■ Description of the task ■
Of the lines below, report only those that contain "none".

■ Information provided ■
++++++++++++++++++++

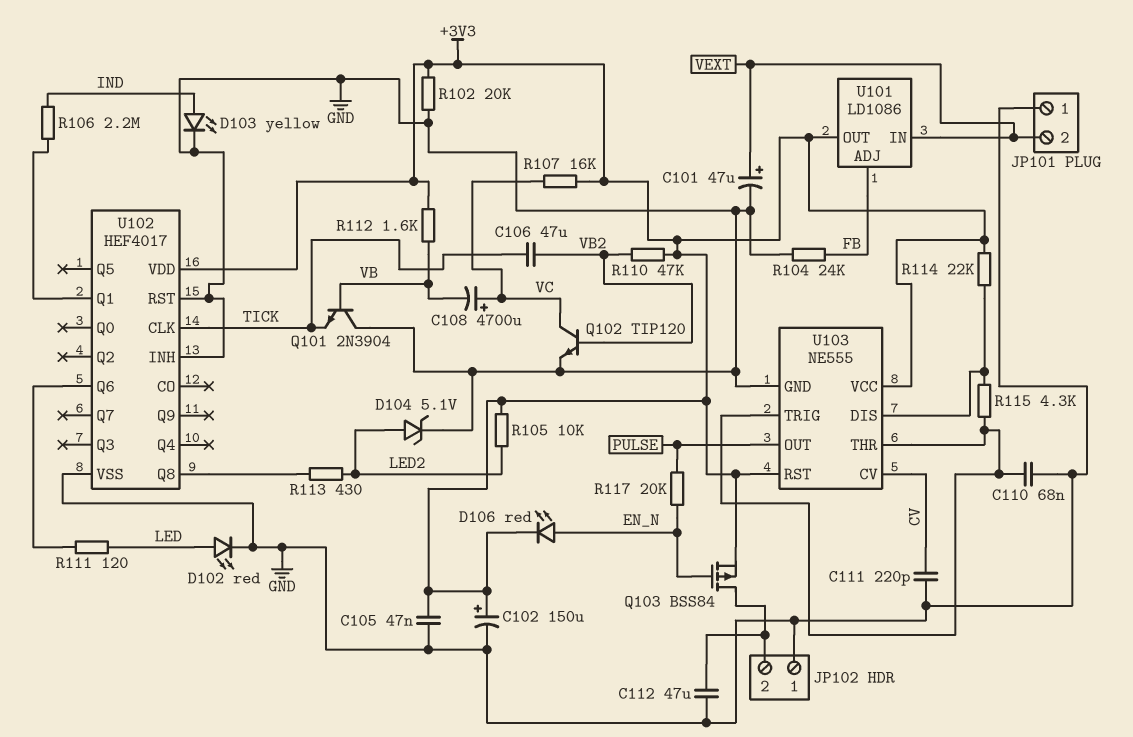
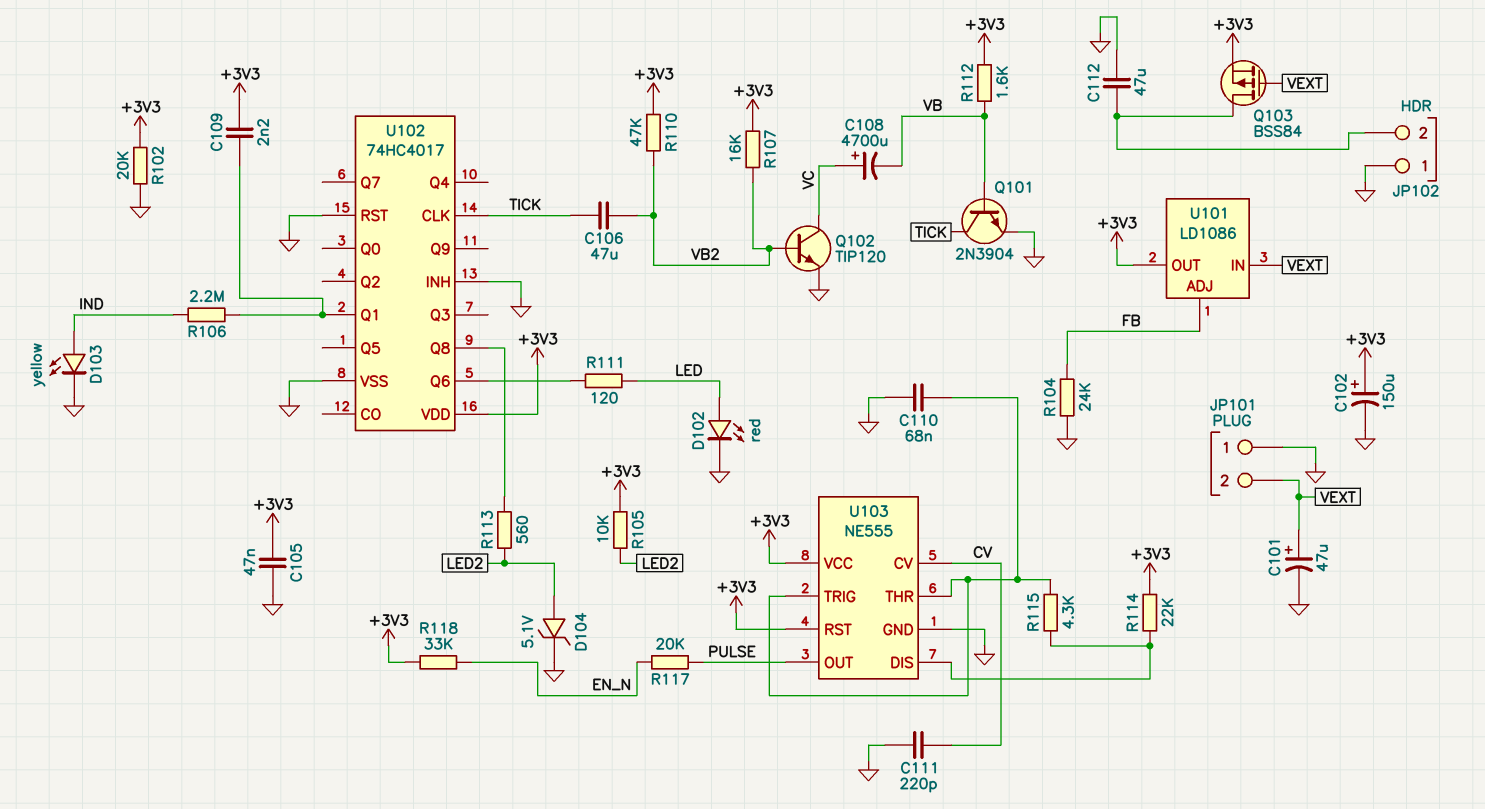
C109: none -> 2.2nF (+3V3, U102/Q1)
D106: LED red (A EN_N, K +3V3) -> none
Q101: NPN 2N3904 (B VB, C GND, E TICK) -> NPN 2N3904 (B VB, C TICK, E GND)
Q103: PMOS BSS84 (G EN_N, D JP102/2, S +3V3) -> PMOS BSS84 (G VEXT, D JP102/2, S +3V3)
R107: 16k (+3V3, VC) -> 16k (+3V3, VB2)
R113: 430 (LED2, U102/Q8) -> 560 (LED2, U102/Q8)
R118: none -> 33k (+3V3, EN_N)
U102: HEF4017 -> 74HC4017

++++++++++++++++++++

■ Expected output ■
C109: none -> 2.2nF (+3V3, U102/Q1)
D106: LED red (A EN_N, K +3V3) -> none
R118: none -> 33k (+3V3, EN_N)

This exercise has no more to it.